** WHAT THE TASK ASKS **
Needed from the entries below: every line that holds the word "LEVEL".

--

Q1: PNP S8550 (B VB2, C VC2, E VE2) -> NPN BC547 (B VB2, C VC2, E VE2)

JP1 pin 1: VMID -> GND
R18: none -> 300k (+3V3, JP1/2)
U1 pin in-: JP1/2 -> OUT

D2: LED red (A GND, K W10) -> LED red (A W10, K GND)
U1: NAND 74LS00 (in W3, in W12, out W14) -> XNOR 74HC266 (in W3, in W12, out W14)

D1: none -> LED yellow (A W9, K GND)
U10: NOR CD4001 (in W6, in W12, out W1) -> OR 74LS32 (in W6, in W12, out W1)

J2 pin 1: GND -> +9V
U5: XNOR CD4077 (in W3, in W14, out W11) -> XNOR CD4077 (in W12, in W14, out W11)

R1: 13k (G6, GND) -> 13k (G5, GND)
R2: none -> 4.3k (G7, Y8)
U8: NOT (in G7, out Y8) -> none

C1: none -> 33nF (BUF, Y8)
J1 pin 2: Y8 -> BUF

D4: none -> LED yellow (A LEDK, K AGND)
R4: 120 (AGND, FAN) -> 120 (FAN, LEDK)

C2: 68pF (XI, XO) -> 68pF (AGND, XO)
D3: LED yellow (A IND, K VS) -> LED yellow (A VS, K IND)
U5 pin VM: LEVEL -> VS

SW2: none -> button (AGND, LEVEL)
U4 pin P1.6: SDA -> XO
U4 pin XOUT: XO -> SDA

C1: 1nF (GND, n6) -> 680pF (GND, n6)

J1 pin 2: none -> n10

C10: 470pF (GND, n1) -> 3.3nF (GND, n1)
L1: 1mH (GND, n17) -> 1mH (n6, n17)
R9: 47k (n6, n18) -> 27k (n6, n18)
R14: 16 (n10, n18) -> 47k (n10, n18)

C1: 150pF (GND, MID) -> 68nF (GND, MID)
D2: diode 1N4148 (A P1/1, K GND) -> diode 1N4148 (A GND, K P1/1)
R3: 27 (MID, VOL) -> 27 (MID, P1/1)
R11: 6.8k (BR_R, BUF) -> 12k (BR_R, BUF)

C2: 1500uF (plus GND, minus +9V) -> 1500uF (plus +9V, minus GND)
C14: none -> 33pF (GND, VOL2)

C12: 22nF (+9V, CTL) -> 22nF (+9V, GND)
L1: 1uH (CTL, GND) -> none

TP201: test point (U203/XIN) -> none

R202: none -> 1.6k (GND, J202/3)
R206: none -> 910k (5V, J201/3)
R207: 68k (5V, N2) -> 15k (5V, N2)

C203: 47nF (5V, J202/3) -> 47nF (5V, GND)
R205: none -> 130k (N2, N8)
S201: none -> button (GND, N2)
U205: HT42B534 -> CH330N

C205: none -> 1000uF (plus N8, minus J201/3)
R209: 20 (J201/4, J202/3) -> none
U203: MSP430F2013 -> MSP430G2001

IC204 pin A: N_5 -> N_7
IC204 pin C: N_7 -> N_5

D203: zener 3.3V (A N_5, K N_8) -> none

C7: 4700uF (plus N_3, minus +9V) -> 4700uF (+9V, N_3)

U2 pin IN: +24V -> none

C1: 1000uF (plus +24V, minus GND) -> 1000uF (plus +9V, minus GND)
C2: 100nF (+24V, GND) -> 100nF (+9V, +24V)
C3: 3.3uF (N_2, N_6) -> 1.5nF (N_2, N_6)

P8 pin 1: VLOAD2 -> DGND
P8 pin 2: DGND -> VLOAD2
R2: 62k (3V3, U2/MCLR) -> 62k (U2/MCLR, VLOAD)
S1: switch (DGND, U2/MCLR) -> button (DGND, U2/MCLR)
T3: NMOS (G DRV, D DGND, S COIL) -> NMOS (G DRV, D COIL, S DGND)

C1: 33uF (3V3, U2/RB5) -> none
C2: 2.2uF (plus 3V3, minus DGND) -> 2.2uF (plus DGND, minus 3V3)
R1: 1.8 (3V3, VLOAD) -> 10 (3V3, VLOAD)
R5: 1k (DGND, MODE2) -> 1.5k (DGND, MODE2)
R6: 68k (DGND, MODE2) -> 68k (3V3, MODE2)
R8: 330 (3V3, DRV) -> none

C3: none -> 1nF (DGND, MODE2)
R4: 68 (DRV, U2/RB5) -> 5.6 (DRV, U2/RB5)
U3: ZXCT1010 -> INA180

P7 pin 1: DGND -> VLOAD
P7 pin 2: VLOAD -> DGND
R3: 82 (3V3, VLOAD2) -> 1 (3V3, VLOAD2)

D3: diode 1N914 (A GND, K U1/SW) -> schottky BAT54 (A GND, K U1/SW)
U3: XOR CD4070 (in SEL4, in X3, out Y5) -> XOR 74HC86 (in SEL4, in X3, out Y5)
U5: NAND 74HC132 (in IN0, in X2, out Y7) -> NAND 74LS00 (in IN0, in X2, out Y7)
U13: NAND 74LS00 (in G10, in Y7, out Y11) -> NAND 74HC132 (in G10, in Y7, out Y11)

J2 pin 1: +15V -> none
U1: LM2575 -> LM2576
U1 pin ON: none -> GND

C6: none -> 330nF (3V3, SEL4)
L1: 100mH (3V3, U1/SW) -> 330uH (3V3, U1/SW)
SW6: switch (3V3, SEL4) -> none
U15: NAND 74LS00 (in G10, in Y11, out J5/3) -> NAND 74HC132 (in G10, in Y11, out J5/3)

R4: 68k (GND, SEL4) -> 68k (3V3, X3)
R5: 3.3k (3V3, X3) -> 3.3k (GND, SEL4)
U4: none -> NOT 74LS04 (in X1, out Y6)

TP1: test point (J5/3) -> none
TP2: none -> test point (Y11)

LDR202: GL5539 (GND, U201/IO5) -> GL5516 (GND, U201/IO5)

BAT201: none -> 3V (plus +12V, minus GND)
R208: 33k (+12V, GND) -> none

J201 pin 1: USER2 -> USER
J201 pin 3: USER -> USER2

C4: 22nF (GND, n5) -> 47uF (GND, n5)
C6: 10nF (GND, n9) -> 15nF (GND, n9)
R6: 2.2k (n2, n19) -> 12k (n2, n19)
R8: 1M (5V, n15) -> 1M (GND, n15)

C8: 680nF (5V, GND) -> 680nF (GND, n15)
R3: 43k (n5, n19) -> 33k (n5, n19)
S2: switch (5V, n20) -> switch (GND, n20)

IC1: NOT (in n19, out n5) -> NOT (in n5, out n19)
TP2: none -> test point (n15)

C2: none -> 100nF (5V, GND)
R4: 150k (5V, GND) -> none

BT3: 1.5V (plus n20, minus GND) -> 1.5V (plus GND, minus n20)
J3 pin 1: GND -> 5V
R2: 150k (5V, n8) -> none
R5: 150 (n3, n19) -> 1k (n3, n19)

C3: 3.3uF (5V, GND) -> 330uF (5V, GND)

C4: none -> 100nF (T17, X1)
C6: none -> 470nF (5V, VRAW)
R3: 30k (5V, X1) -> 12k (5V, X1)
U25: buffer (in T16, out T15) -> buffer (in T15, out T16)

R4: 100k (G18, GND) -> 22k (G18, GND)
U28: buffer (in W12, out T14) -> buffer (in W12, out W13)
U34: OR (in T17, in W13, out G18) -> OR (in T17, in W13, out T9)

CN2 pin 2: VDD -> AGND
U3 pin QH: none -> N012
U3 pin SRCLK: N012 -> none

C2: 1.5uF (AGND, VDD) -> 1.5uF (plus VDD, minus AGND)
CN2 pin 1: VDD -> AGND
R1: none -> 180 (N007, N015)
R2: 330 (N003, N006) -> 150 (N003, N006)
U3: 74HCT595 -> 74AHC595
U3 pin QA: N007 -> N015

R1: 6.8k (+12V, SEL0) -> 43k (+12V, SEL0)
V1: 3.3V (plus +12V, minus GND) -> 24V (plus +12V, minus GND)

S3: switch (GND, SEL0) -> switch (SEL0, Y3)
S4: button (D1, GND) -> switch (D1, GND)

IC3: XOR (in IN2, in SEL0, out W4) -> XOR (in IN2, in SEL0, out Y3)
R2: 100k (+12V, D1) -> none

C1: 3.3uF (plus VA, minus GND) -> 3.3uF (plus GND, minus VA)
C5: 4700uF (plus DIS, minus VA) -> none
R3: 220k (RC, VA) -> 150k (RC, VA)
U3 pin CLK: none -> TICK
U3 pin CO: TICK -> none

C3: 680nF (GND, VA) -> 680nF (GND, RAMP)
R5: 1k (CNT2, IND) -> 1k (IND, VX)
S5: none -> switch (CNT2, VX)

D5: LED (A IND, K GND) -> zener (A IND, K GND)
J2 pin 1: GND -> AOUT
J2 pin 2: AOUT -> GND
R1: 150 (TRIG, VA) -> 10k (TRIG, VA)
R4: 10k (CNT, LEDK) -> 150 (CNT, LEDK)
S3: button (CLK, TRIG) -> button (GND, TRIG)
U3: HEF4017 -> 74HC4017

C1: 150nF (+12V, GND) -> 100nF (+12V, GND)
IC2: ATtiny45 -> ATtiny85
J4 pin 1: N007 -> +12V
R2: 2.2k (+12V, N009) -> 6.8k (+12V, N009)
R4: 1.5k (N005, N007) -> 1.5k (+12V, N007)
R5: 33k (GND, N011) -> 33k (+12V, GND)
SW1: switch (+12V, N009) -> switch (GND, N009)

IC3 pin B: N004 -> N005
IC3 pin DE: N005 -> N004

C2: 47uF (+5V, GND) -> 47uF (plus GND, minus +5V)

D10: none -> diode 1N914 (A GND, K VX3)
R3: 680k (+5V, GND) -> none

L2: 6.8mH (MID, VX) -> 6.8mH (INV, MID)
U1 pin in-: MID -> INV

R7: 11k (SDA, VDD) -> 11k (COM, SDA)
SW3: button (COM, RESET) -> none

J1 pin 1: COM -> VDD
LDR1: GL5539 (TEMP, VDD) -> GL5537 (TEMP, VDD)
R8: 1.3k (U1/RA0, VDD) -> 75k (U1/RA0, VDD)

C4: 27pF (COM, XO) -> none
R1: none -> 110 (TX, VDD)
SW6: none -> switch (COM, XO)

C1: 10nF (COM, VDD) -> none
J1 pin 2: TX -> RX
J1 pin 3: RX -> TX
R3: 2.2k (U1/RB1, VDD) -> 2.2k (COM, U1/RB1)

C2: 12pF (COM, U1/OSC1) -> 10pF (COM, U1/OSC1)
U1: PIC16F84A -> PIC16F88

--

** EXERCISE ANSWER **
U5 pin VM: LEVEL -> VS
SW2: none -> button (AGND, LEVEL)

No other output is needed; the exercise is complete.